- **RECORDS FOR THE TASK**:
# # # # #

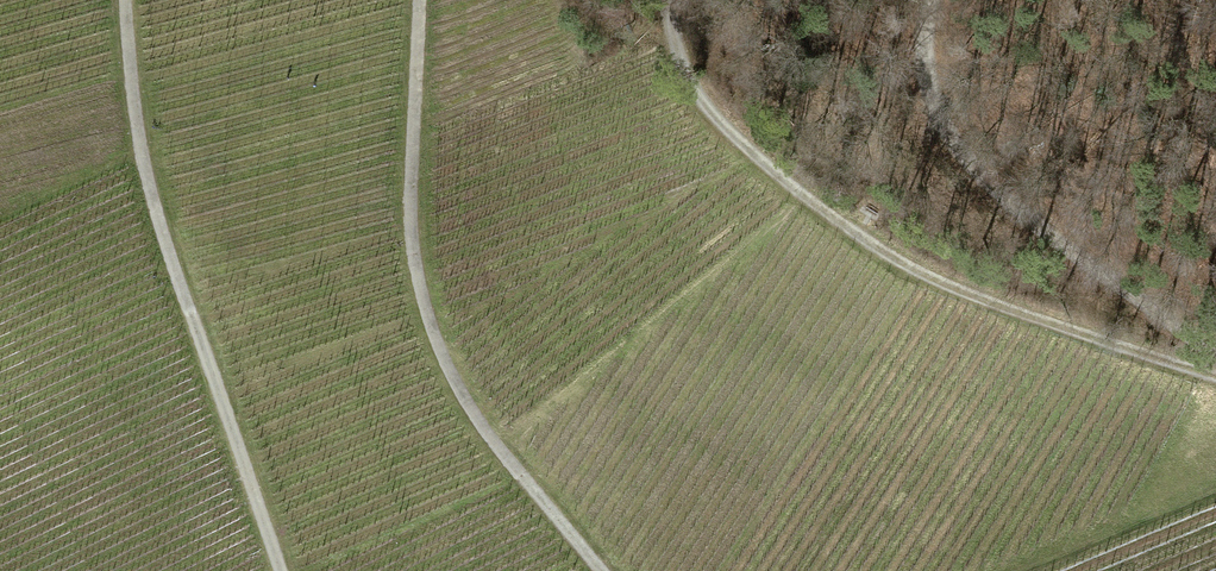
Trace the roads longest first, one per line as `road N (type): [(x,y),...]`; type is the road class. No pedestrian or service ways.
road 1 (track): [(665,0),(681,68),(736,138),(808,200),(915,272),(1215,377)]
road 2 (track): [(418,0),(408,191),(423,323),(475,425),(597,570)]
road 3 (track): [(127,0),(138,149),(280,570)]
road 4 (track): [(1215,365),(973,168),(932,98),(926,18),(933,0)]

# # # # #

- **WHAT YOU NEED TO DO**:
The data is to be returned exactly as it stands, pictures aside.

- **TASK RESPONSE**:
Trace the roads longest first, one per line as `road N (type): [(x,y),...]`; type is the road class. No pedestrian or service ways.
road 1 (track): [(665,0),(681,68),(736,138),(808,200),(915,272),(1215,377)]
road 2 (track): [(418,0),(408,191),(423,323),(475,425),(597,570)]
road 3 (track): [(127,0),(138,149),(280,570)]
road 4 (track): [(1215,365),(973,168),(932,98),(926,18),(933,0)]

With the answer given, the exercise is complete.